Segment Open
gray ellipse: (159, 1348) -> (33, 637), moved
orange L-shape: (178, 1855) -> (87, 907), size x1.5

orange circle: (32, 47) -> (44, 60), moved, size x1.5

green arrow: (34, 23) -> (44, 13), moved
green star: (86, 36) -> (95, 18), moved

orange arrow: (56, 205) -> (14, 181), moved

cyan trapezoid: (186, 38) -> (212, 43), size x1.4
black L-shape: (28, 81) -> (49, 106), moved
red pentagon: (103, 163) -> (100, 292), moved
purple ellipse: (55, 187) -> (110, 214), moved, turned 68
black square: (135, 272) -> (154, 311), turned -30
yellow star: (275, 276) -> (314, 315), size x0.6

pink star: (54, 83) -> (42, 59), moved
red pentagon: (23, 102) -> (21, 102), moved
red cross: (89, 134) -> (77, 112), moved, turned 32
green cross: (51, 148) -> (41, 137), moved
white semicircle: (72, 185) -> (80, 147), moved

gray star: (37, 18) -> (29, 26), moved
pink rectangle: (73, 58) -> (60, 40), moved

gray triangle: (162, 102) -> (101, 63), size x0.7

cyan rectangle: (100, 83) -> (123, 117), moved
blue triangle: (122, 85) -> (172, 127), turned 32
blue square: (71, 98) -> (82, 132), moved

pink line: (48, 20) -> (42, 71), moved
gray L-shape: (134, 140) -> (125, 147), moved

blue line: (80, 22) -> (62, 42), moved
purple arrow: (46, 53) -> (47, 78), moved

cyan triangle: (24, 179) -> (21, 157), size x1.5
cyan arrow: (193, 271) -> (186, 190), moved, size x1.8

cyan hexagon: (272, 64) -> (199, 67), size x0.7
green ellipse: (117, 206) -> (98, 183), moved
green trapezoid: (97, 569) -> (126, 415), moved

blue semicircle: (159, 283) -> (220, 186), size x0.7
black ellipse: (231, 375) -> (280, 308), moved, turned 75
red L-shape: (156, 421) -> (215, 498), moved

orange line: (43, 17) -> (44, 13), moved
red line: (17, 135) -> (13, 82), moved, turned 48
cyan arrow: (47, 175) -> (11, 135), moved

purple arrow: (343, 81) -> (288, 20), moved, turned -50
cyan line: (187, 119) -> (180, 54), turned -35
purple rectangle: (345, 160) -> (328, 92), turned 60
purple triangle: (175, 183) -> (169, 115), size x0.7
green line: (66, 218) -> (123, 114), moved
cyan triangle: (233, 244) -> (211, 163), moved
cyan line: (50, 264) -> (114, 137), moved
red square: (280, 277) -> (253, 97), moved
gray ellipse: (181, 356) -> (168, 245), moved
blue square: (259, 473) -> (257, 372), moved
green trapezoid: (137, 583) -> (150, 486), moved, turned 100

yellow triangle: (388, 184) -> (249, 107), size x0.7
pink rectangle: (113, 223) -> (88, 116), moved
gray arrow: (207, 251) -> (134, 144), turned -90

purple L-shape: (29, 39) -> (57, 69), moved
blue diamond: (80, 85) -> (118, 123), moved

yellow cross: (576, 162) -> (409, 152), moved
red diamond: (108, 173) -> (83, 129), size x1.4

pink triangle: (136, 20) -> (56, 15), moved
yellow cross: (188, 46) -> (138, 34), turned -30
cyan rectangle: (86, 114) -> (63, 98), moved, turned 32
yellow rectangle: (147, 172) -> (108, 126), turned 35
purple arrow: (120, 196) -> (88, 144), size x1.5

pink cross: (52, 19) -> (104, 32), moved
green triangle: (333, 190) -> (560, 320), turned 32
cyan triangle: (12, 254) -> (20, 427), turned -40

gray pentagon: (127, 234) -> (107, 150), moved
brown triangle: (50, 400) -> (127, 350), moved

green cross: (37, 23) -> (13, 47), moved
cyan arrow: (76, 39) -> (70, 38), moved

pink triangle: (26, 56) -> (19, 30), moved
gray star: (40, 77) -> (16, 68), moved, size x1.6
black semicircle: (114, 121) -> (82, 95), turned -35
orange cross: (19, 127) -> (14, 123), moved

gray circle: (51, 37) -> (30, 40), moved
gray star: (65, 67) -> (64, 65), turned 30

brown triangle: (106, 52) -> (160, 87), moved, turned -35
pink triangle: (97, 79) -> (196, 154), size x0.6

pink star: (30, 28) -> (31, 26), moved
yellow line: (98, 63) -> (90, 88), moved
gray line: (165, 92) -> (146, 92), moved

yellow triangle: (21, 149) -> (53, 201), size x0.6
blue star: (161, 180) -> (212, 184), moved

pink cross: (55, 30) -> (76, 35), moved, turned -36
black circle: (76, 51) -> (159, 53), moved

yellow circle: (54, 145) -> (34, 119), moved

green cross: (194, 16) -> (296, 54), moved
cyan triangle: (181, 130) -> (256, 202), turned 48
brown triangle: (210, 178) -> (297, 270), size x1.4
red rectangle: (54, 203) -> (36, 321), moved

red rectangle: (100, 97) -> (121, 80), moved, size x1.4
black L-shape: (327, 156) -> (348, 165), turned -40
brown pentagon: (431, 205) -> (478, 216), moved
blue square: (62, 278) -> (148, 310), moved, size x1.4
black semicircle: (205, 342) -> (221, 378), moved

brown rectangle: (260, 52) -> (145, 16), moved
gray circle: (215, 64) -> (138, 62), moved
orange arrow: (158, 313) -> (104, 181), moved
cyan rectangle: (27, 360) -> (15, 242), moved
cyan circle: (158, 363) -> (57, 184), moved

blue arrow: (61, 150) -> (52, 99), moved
Segment Closed
Starting at the line above that contains "pink rectangle: (73, 58) -> (60, 40), moved", repeat each line exactly up to and including the line that contains "gray ellipse: (181, 356) -> (168, 245), moved", and stop there.

pink rectangle: (73, 58) -> (60, 40), moved

gray triangle: (162, 102) -> (101, 63), size x0.7

cyan rectangle: (100, 83) -> (123, 117), moved
blue triangle: (122, 85) -> (172, 127), turned 32
blue square: (71, 98) -> (82, 132), moved

pink line: (48, 20) -> (42, 71), moved
gray L-shape: (134, 140) -> (125, 147), moved

blue line: (80, 22) -> (62, 42), moved
purple arrow: (46, 53) -> (47, 78), moved

cyan triangle: (24, 179) -> (21, 157), size x1.5
cyan arrow: (193, 271) -> (186, 190), moved, size x1.8

cyan hexagon: (272, 64) -> (199, 67), size x0.7
green ellipse: (117, 206) -> (98, 183), moved
green trapezoid: (97, 569) -> (126, 415), moved

blue semicircle: (159, 283) -> (220, 186), size x0.7
black ellipse: (231, 375) -> (280, 308), moved, turned 75
red L-shape: (156, 421) -> (215, 498), moved

orange line: (43, 17) -> (44, 13), moved
red line: (17, 135) -> (13, 82), moved, turned 48
cyan arrow: (47, 175) -> (11, 135), moved

purple arrow: (343, 81) -> (288, 20), moved, turned -50
cyan line: (187, 119) -> (180, 54), turned -35
purple rectangle: (345, 160) -> (328, 92), turned 60
purple triangle: (175, 183) -> (169, 115), size x0.7
green line: (66, 218) -> (123, 114), moved
cyan triangle: (233, 244) -> (211, 163), moved
cyan line: (50, 264) -> (114, 137), moved
red square: (280, 277) -> (253, 97), moved
gray ellipse: (181, 356) -> (168, 245), moved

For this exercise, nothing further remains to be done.